==== Given records

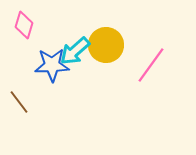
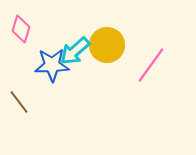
pink diamond: moved 3 px left, 4 px down
yellow circle: moved 1 px right
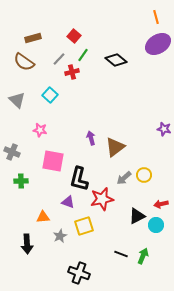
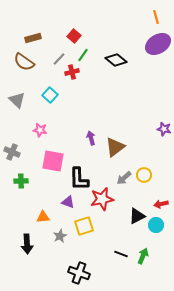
black L-shape: rotated 15 degrees counterclockwise
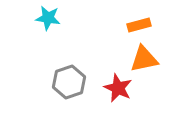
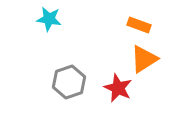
cyan star: moved 1 px right, 1 px down
orange rectangle: rotated 35 degrees clockwise
orange triangle: rotated 20 degrees counterclockwise
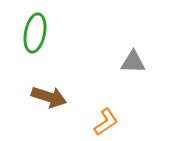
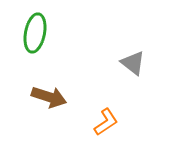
gray triangle: moved 1 px down; rotated 36 degrees clockwise
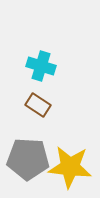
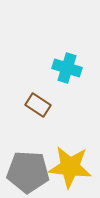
cyan cross: moved 26 px right, 2 px down
gray pentagon: moved 13 px down
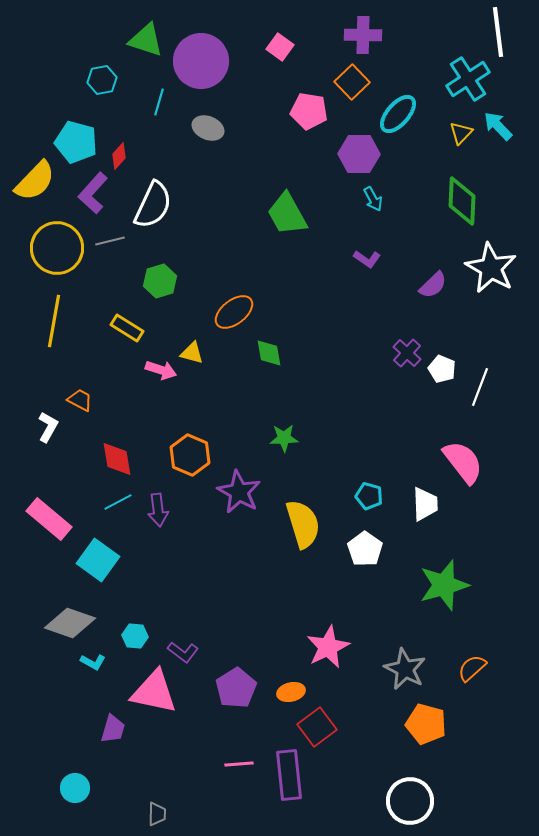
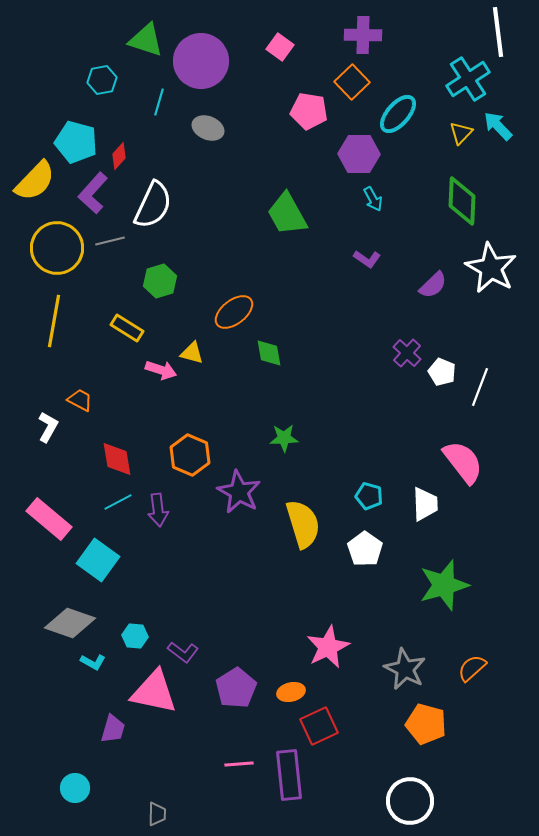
white pentagon at (442, 369): moved 3 px down
red square at (317, 727): moved 2 px right, 1 px up; rotated 12 degrees clockwise
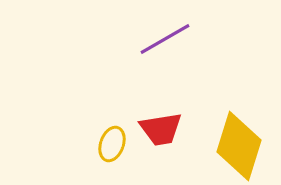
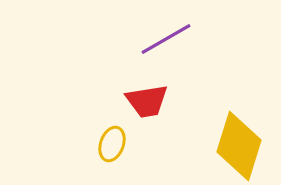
purple line: moved 1 px right
red trapezoid: moved 14 px left, 28 px up
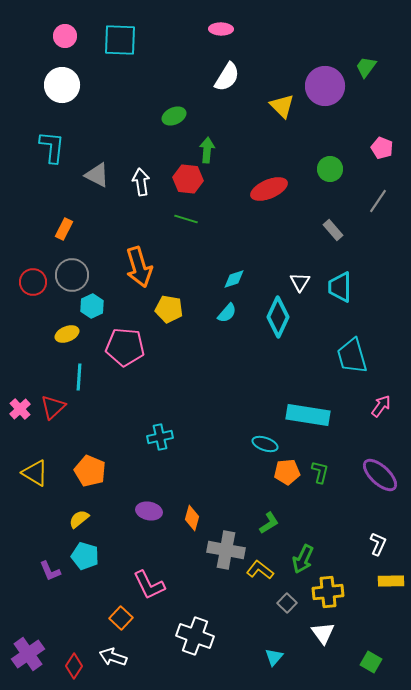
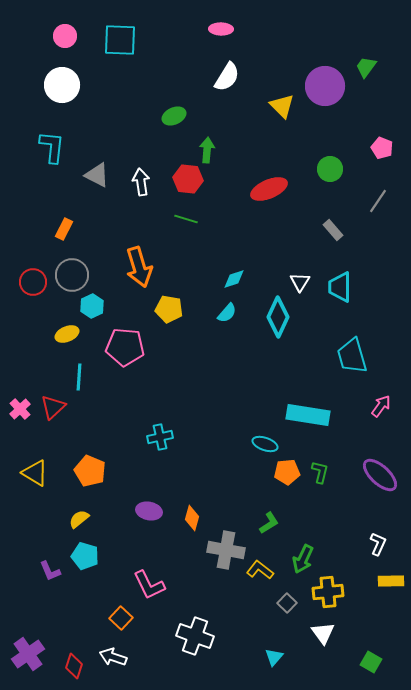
red diamond at (74, 666): rotated 15 degrees counterclockwise
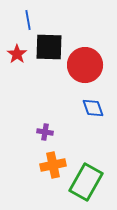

========

Task statement – Count how many lines in the listing above hold "rotated". Supply only that number.

Answer for the task – 6